### WORK TASK
Copy the listing verbatim, excluding any images found in it.

### DATA BLOCK
--- --- ---

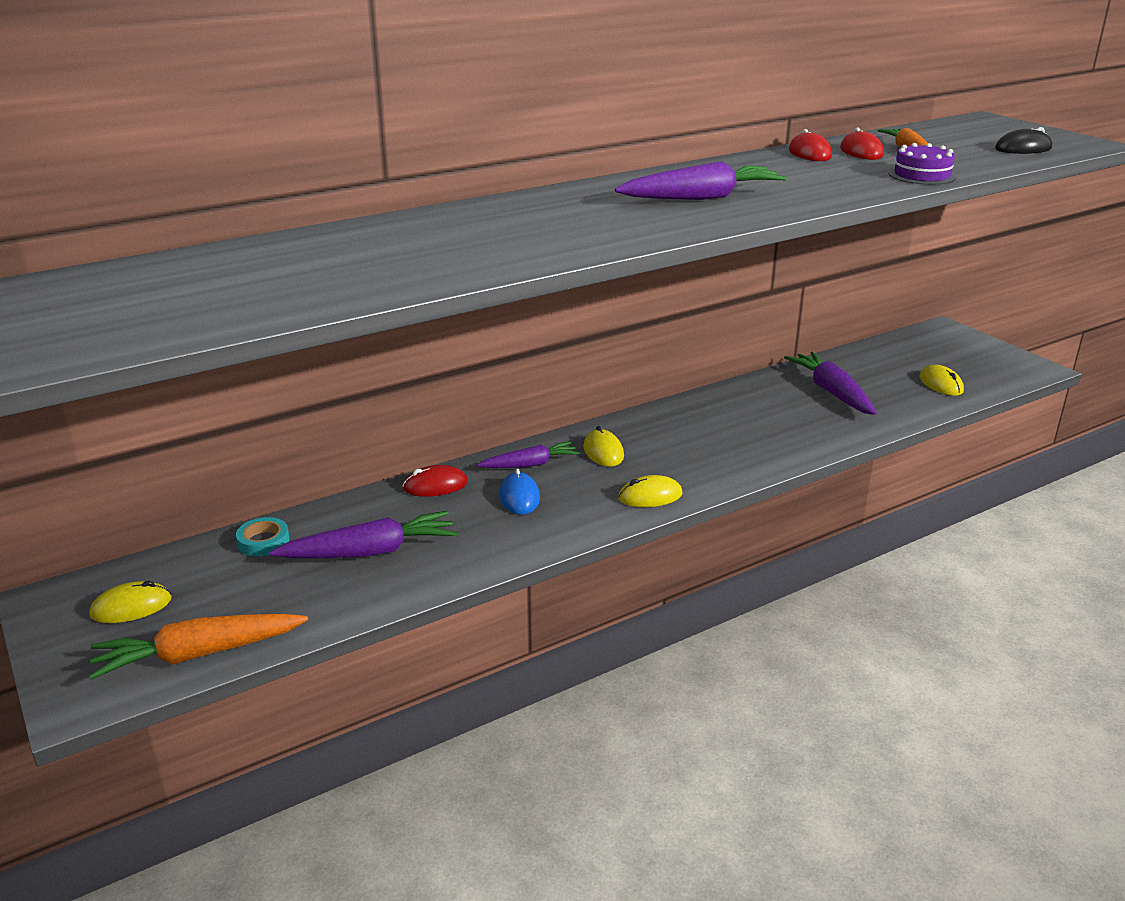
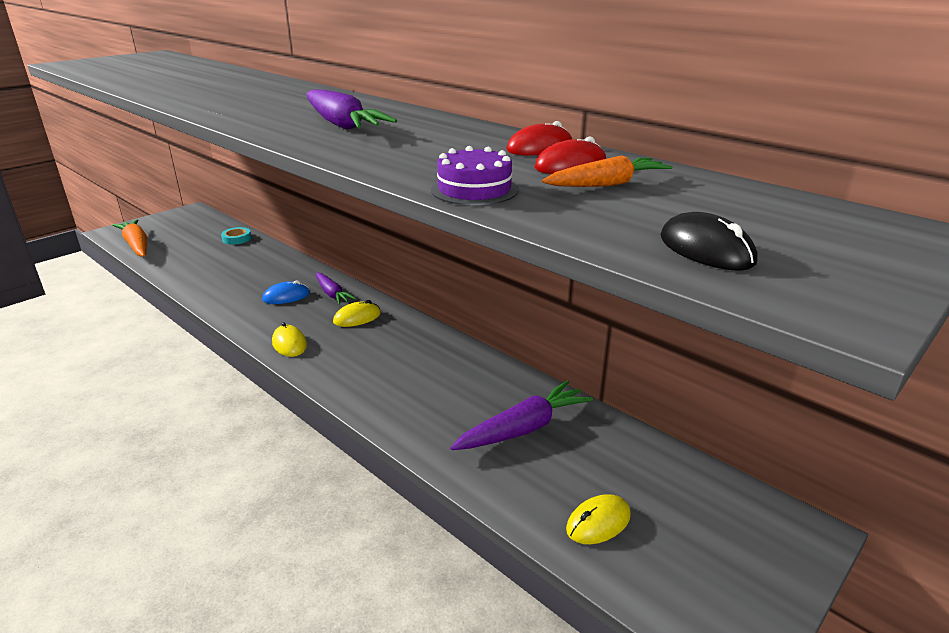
camera: 75 degrees right, 0 degrees up
(131, 607) = (181, 225): yellow mouse -> none
(370, 552) = (222, 265): purple carrot -> none
(435, 485) = (299, 269): red mouse -> none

--- --- ---

### TASK RESPONSE
camera: 75 degrees right, 0 degrees up
(131, 607) = (181, 225): yellow mouse -> none
(370, 552) = (222, 265): purple carrot -> none
(435, 485) = (299, 269): red mouse -> none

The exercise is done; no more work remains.